Your response should be every line from the entries that includes the string "black".

Records from a collection
----------------
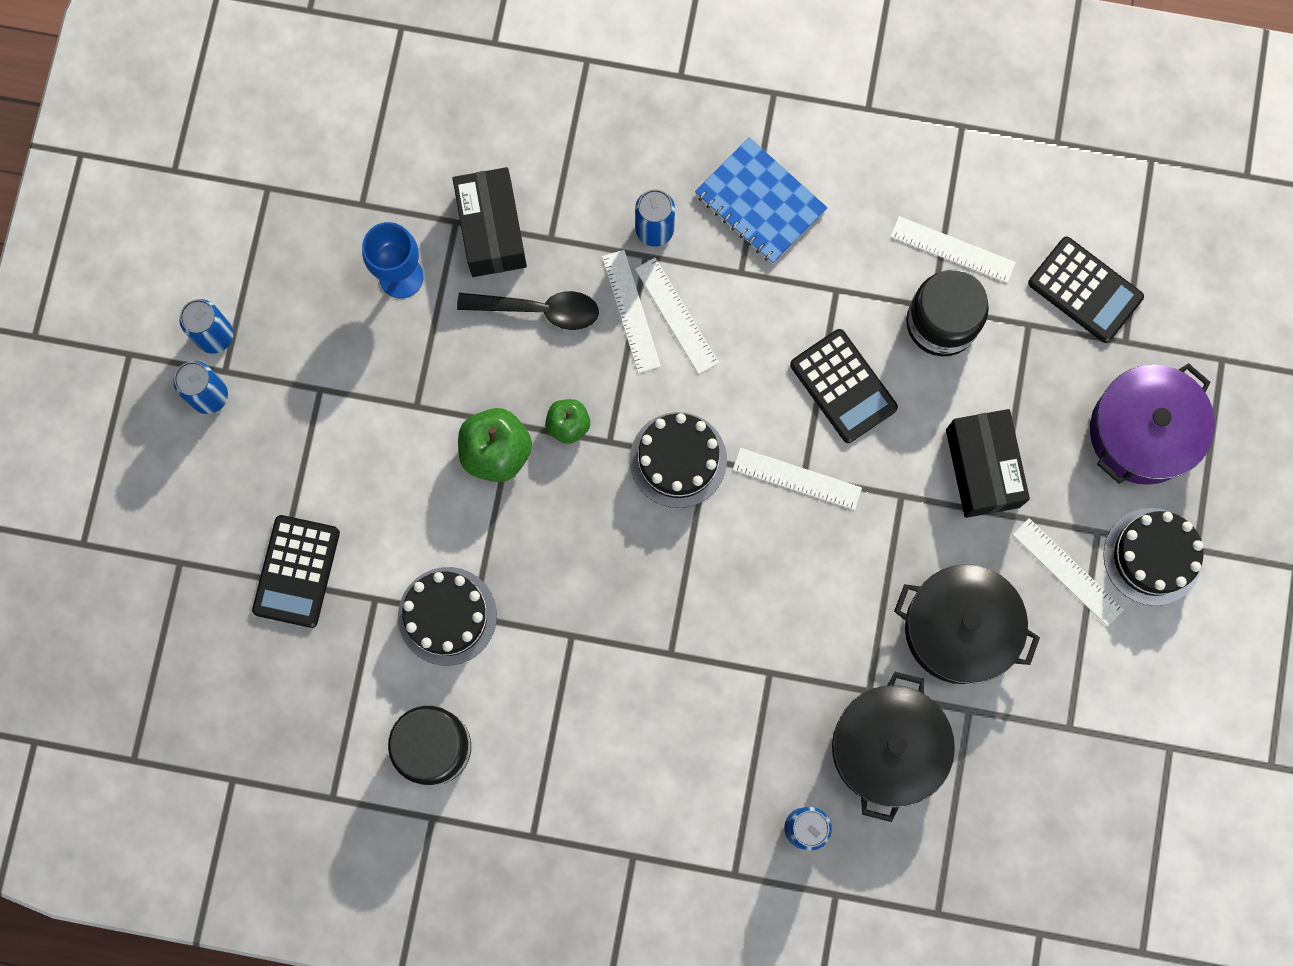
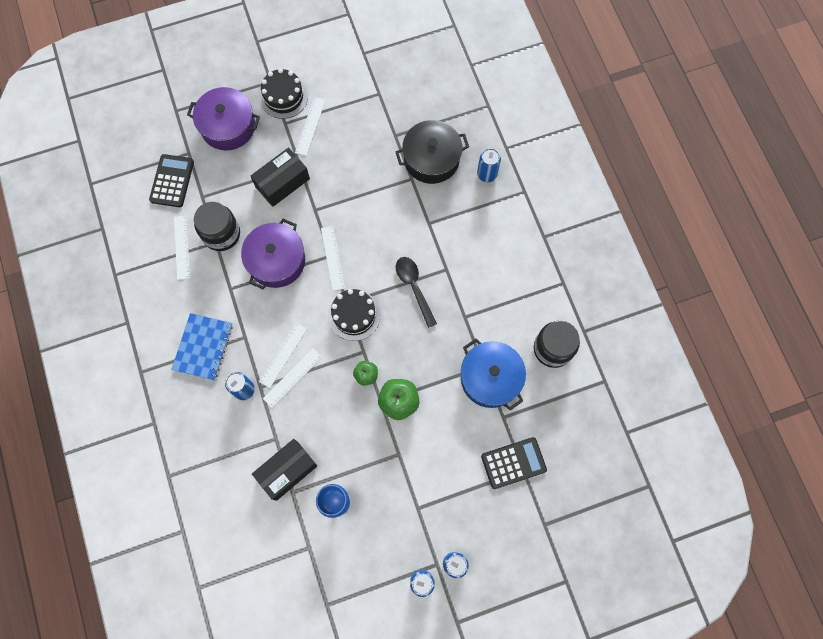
camera: 120 degrees left, 5 degrees down
black cake [398,567,497,666] -> blue pot [461,338,526,410]
black spoon [457,291,599,330] -> black spoon moved to [396,257,437,328]
black calculator [790,329,898,443] -> purple pot [241,219,305,289]
black pot [894,564,1040,684] -> none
----------------
ANSWER TO THIS EXERCISE:
black cake [398,567,497,666] -> blue pot [461,338,526,410]
black spoon [457,291,599,330] -> black spoon moved to [396,257,437,328]
black calculator [790,329,898,443] -> purple pot [241,219,305,289]
black pot [894,564,1040,684] -> none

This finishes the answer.